EXCERPTED RECORDS:
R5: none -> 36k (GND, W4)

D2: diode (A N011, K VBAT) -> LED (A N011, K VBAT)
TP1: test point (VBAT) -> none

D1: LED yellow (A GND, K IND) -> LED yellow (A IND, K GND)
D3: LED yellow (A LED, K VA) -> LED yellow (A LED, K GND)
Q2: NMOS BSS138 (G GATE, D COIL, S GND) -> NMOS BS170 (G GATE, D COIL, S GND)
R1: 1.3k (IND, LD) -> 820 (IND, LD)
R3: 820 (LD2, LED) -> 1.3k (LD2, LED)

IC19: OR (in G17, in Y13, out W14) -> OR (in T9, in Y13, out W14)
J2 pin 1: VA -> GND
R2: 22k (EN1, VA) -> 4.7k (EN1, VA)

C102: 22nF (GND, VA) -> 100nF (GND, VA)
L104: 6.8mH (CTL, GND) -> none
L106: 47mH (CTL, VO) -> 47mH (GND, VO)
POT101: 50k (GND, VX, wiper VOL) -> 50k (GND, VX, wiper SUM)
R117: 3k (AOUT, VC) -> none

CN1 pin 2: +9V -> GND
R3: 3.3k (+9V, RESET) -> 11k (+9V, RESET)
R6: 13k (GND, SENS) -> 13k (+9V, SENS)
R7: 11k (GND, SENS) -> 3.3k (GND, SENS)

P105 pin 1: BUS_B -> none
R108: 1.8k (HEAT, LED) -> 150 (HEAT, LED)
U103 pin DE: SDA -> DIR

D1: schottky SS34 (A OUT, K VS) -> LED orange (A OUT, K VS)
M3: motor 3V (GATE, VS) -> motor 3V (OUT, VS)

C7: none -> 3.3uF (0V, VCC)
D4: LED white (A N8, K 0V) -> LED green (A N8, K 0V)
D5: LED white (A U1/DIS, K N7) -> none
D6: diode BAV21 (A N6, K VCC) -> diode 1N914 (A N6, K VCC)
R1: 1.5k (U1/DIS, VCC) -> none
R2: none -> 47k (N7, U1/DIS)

YOUR TASK: Checking the material above line by line, count those that include the string "yellow". Give the number alone.

ANSWER BOX: 2